DATA PROVIDED: Begin

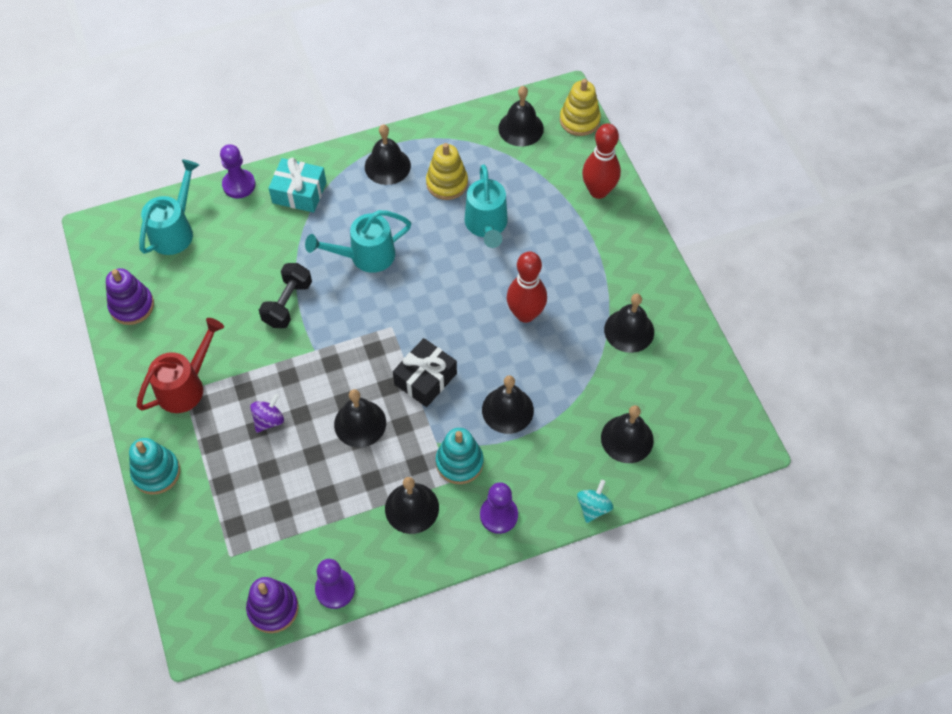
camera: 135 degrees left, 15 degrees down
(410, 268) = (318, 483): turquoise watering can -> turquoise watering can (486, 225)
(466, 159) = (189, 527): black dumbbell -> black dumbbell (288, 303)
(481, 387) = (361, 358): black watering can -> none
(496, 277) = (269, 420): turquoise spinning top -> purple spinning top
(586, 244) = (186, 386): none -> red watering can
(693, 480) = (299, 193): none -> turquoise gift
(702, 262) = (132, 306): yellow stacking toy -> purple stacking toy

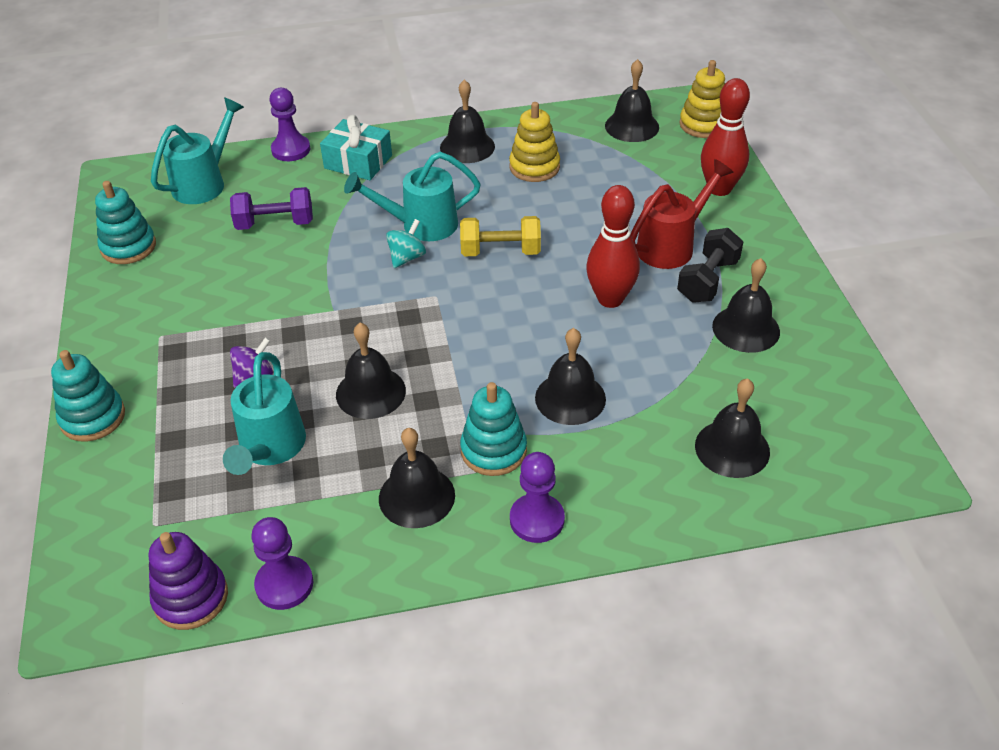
camera: 10 degrees right, 15 degrees down
(132, 306) = (128, 247): purple stacking toy -> turquoise stacking toy
(186, 386) = (163, 331): red watering can -> red watering can (671, 246)
(246, 268) = (275, 224): none -> purple dumbbell
(288, 303) = (314, 261): black dumbbell -> black dumbbell (708, 280)
(425, 379) = (467, 353): black gift -> none
(434, 276) = (500, 251): none -> yellow dumbbell
(486, 225) = (575, 209): turquoise watering can -> turquoise watering can (270, 448)
(593, 507) = (675, 526): turquoise spinning top -> turquoise spinning top (407, 257)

DATA PROVIDED: End

- **WHAT THIS TASK INVOLVES**
A single number is the whole answer: the number of lines in the entries that include "none".

- **SOLUTION FOR THIS PROBLEM**
6